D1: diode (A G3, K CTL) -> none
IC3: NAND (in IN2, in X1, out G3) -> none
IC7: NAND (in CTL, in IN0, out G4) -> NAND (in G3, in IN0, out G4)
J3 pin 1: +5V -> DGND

━━━━━━━━━━━━━━━━

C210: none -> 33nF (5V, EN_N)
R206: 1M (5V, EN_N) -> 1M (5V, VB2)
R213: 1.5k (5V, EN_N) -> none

━━━━━━━━━━━━━━━━

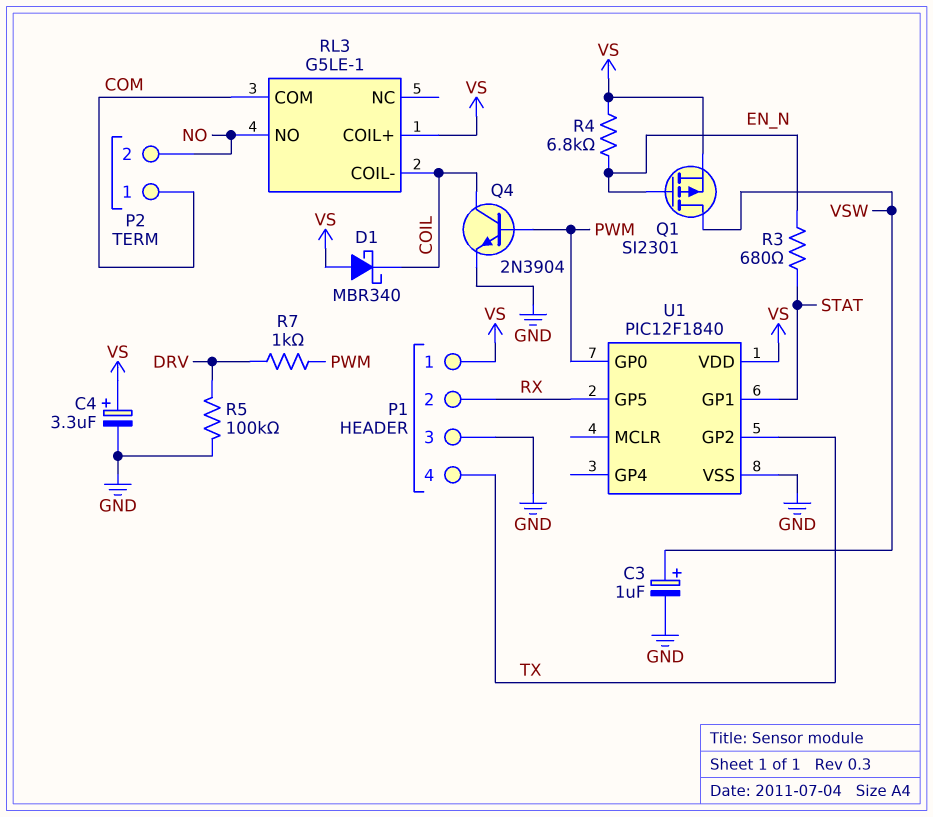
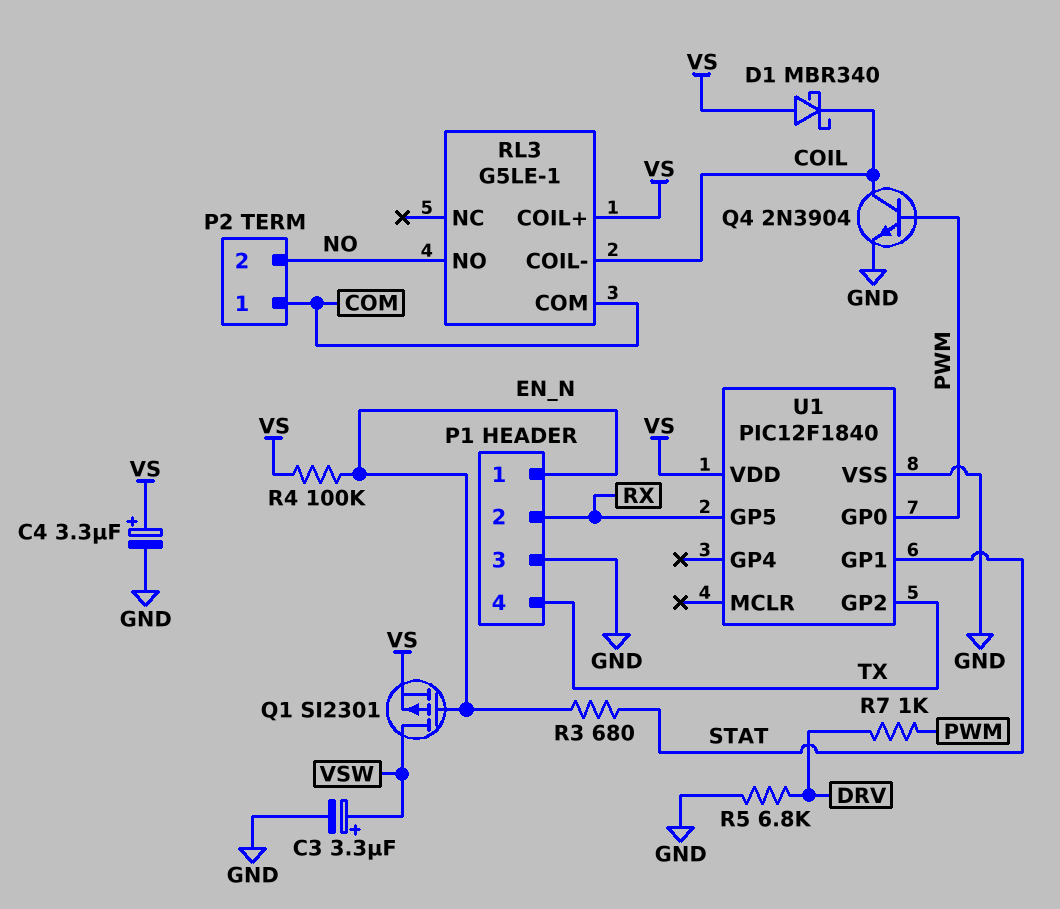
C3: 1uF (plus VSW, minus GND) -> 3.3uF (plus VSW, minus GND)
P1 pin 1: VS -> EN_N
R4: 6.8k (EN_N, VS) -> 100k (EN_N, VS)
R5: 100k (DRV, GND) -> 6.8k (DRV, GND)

━━━━━━━━━━━━━━━━

#### [What you will do]
Every line of the material above that has the string "none" needs pulling out.

#### [Answer section]
D1: diode (A G3, K CTL) -> none
IC3: NAND (in IN2, in X1, out G3) -> none
C210: none -> 33nF (5V, EN_N)
R213: 1.5k (5V, EN_N) -> none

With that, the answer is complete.